What you are asked to do ::
Print back every record below, exactly as it stands.

Records for processing ::
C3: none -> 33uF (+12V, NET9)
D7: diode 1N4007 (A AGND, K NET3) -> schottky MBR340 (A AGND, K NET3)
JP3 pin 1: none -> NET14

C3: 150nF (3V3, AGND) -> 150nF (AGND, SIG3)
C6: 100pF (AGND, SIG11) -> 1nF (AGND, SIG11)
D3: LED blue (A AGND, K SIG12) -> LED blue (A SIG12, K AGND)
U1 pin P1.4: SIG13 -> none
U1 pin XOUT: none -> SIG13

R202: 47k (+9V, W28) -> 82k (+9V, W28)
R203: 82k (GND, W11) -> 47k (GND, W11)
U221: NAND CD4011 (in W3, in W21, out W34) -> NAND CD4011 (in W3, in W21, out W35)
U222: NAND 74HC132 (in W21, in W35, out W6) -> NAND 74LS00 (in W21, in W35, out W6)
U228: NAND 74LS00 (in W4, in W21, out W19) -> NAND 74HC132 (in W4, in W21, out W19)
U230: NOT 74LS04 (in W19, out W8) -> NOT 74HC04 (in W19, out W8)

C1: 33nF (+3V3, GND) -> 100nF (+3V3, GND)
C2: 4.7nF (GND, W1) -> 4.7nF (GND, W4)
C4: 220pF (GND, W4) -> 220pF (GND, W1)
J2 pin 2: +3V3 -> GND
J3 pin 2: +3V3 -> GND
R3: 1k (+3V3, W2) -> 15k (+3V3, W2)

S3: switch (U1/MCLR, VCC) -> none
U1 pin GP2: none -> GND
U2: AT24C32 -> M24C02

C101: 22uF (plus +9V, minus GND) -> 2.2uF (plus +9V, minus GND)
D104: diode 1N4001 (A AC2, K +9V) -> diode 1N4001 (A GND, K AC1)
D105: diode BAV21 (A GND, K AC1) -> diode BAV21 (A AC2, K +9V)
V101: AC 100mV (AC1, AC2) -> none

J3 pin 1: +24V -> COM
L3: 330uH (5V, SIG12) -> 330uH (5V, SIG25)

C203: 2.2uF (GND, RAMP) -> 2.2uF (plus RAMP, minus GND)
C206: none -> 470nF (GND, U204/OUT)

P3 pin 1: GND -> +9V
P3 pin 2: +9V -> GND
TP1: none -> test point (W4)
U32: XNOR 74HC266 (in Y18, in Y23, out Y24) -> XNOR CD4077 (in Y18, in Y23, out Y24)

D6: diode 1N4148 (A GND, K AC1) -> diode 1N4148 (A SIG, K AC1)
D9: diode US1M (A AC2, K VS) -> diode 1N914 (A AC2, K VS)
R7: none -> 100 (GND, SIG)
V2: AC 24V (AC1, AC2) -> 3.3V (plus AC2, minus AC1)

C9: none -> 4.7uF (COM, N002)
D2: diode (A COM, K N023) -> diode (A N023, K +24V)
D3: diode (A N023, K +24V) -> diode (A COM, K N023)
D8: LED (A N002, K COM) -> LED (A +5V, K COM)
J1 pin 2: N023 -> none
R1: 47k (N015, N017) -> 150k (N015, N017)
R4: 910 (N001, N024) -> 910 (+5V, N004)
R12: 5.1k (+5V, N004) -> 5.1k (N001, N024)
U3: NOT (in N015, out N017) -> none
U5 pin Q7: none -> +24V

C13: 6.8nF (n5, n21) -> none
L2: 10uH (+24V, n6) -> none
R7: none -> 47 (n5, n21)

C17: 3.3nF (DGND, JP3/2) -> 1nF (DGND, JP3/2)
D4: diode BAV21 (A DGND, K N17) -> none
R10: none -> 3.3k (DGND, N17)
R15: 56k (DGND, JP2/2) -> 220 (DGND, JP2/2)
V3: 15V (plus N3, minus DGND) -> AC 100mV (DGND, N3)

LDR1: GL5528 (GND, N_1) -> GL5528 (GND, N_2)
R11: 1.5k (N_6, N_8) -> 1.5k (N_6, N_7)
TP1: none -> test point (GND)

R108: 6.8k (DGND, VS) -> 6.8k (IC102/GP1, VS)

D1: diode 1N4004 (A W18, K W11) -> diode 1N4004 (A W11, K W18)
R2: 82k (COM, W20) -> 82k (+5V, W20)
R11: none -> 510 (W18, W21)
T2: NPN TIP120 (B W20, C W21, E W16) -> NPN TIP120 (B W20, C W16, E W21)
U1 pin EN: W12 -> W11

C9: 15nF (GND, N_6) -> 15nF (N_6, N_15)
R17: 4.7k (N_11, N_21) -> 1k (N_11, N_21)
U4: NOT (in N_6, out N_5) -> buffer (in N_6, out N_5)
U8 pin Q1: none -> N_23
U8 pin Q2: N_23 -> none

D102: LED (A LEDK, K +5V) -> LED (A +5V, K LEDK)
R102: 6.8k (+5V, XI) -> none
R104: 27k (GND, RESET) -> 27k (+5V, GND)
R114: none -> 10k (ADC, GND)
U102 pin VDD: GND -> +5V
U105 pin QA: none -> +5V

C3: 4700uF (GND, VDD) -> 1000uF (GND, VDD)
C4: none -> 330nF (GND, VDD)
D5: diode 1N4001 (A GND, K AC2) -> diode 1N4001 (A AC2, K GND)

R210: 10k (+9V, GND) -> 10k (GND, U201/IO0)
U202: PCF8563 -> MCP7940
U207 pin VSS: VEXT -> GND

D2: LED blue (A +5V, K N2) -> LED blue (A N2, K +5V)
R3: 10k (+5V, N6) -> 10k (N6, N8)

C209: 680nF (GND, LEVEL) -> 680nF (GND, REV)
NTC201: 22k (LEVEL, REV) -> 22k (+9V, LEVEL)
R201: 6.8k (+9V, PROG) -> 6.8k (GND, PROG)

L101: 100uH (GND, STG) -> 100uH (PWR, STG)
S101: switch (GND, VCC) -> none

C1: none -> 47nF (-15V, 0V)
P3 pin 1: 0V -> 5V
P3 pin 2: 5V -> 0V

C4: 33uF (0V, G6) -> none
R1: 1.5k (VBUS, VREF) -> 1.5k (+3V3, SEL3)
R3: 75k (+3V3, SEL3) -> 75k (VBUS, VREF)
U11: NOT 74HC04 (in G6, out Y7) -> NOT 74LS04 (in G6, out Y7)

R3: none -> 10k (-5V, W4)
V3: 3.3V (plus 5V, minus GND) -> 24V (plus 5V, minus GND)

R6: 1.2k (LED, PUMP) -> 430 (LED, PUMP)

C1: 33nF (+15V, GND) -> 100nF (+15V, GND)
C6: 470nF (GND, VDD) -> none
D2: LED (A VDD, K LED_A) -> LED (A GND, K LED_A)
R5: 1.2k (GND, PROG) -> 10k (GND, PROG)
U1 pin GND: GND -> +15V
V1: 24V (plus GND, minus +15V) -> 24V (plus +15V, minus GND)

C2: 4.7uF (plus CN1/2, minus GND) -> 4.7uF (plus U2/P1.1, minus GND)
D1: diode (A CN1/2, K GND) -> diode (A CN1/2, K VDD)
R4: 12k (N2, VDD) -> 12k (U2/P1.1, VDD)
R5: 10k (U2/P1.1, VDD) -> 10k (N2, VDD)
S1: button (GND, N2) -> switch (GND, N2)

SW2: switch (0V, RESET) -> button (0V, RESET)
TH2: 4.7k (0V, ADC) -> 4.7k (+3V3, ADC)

Answer box ::
C3: none -> 33uF (+12V, NET9)
D7: diode 1N4007 (A AGND, K NET3) -> schottky MBR340 (A AGND, K NET3)
JP3 pin 1: none -> NET14

C3: 150nF (3V3, AGND) -> 150nF (AGND, SIG3)
C6: 100pF (AGND, SIG11) -> 1nF (AGND, SIG11)
D3: LED blue (A AGND, K SIG12) -> LED blue (A SIG12, K AGND)
U1 pin P1.4: SIG13 -> none
U1 pin XOUT: none -> SIG13

R202: 47k (+9V, W28) -> 82k (+9V, W28)
R203: 82k (GND, W11) -> 47k (GND, W11)
U221: NAND CD4011 (in W3, in W21, out W34) -> NAND CD4011 (in W3, in W21, out W35)
U222: NAND 74HC132 (in W21, in W35, out W6) -> NAND 74LS00 (in W21, in W35, out W6)
U228: NAND 74LS00 (in W4, in W21, out W19) -> NAND 74HC132 (in W4, in W21, out W19)
U230: NOT 74LS04 (in W19, out W8) -> NOT 74HC04 (in W19, out W8)

C1: 33nF (+3V3, GND) -> 100nF (+3V3, GND)
C2: 4.7nF (GND, W1) -> 4.7nF (GND, W4)
C4: 220pF (GND, W4) -> 220pF (GND, W1)
J2 pin 2: +3V3 -> GND
J3 pin 2: +3V3 -> GND
R3: 1k (+3V3, W2) -> 15k (+3V3, W2)

S3: switch (U1/MCLR, VCC) -> none
U1 pin GP2: none -> GND
U2: AT24C32 -> M24C02

C101: 22uF (plus +9V, minus GND) -> 2.2uF (plus +9V, minus GND)
D104: diode 1N4001 (A AC2, K +9V) -> diode 1N4001 (A GND, K AC1)
D105: diode BAV21 (A GND, K AC1) -> diode BAV21 (A AC2, K +9V)
V101: AC 100mV (AC1, AC2) -> none

J3 pin 1: +24V -> COM
L3: 330uH (5V, SIG12) -> 330uH (5V, SIG25)

C203: 2.2uF (GND, RAMP) -> 2.2uF (plus RAMP, minus GND)
C206: none -> 470nF (GND, U204/OUT)

P3 pin 1: GND -> +9V
P3 pin 2: +9V -> GND
TP1: none -> test point (W4)
U32: XNOR 74HC266 (in Y18, in Y23, out Y24) -> XNOR CD4077 (in Y18, in Y23, out Y24)

D6: diode 1N4148 (A GND, K AC1) -> diode 1N4148 (A SIG, K AC1)
D9: diode US1M (A AC2, K VS) -> diode 1N914 (A AC2, K VS)
R7: none -> 100 (GND, SIG)
V2: AC 24V (AC1, AC2) -> 3.3V (plus AC2, minus AC1)

C9: none -> 4.7uF (COM, N002)
D2: diode (A COM, K N023) -> diode (A N023, K +24V)
D3: diode (A N023, K +24V) -> diode (A COM, K N023)
D8: LED (A N002, K COM) -> LED (A +5V, K COM)
J1 pin 2: N023 -> none
R1: 47k (N015, N017) -> 150k (N015, N017)
R4: 910 (N001, N024) -> 910 (+5V, N004)
R12: 5.1k (+5V, N004) -> 5.1k (N001, N024)
U3: NOT (in N015, out N017) -> none
U5 pin Q7: none -> +24V

C13: 6.8nF (n5, n21) -> none
L2: 10uH (+24V, n6) -> none
R7: none -> 47 (n5, n21)

C17: 3.3nF (DGND, JP3/2) -> 1nF (DGND, JP3/2)
D4: diode BAV21 (A DGND, K N17) -> none
R10: none -> 3.3k (DGND, N17)
R15: 56k (DGND, JP2/2) -> 220 (DGND, JP2/2)
V3: 15V (plus N3, minus DGND) -> AC 100mV (DGND, N3)

LDR1: GL5528 (GND, N_1) -> GL5528 (GND, N_2)
R11: 1.5k (N_6, N_8) -> 1.5k (N_6, N_7)
TP1: none -> test point (GND)

R108: 6.8k (DGND, VS) -> 6.8k (IC102/GP1, VS)

D1: diode 1N4004 (A W18, K W11) -> diode 1N4004 (A W11, K W18)
R2: 82k (COM, W20) -> 82k (+5V, W20)
R11: none -> 510 (W18, W21)
T2: NPN TIP120 (B W20, C W21, E W16) -> NPN TIP120 (B W20, C W16, E W21)
U1 pin EN: W12 -> W11

C9: 15nF (GND, N_6) -> 15nF (N_6, N_15)
R17: 4.7k (N_11, N_21) -> 1k (N_11, N_21)
U4: NOT (in N_6, out N_5) -> buffer (in N_6, out N_5)
U8 pin Q1: none -> N_23
U8 pin Q2: N_23 -> none

D102: LED (A LEDK, K +5V) -> LED (A +5V, K LEDK)
R102: 6.8k (+5V, XI) -> none
R104: 27k (GND, RESET) -> 27k (+5V, GND)
R114: none -> 10k (ADC, GND)
U102 pin VDD: GND -> +5V
U105 pin QA: none -> +5V

C3: 4700uF (GND, VDD) -> 1000uF (GND, VDD)
C4: none -> 330nF (GND, VDD)
D5: diode 1N4001 (A GND, K AC2) -> diode 1N4001 (A AC2, K GND)

R210: 10k (+9V, GND) -> 10k (GND, U201/IO0)
U202: PCF8563 -> MCP7940
U207 pin VSS: VEXT -> GND

D2: LED blue (A +5V, K N2) -> LED blue (A N2, K +5V)
R3: 10k (+5V, N6) -> 10k (N6, N8)

C209: 680nF (GND, LEVEL) -> 680nF (GND, REV)
NTC201: 22k (LEVEL, REV) -> 22k (+9V, LEVEL)
R201: 6.8k (+9V, PROG) -> 6.8k (GND, PROG)

L101: 100uH (GND, STG) -> 100uH (PWR, STG)
S101: switch (GND, VCC) -> none

C1: none -> 47nF (-15V, 0V)
P3 pin 1: 0V -> 5V
P3 pin 2: 5V -> 0V

C4: 33uF (0V, G6) -> none
R1: 1.5k (VBUS, VREF) -> 1.5k (+3V3, SEL3)
R3: 75k (+3V3, SEL3) -> 75k (VBUS, VREF)
U11: NOT 74HC04 (in G6, out Y7) -> NOT 74LS04 (in G6, out Y7)

R3: none -> 10k (-5V, W4)
V3: 3.3V (plus 5V, minus GND) -> 24V (plus 5V, minus GND)

R6: 1.2k (LED, PUMP) -> 430 (LED, PUMP)

C1: 33nF (+15V, GND) -> 100nF (+15V, GND)
C6: 470nF (GND, VDD) -> none
D2: LED (A VDD, K LED_A) -> LED (A GND, K LED_A)
R5: 1.2k (GND, PROG) -> 10k (GND, PROG)
U1 pin GND: GND -> +15V
V1: 24V (plus GND, minus +15V) -> 24V (plus +15V, minus GND)

C2: 4.7uF (plus CN1/2, minus GND) -> 4.7uF (plus U2/P1.1, minus GND)
D1: diode (A CN1/2, K GND) -> diode (A CN1/2, K VDD)
R4: 12k (N2, VDD) -> 12k (U2/P1.1, VDD)
R5: 10k (U2/P1.1, VDD) -> 10k (N2, VDD)
S1: button (GND, N2) -> switch (GND, N2)

SW2: switch (0V, RESET) -> button (0V, RESET)
TH2: 4.7k (0V, ADC) -> 4.7k (+3V3, ADC)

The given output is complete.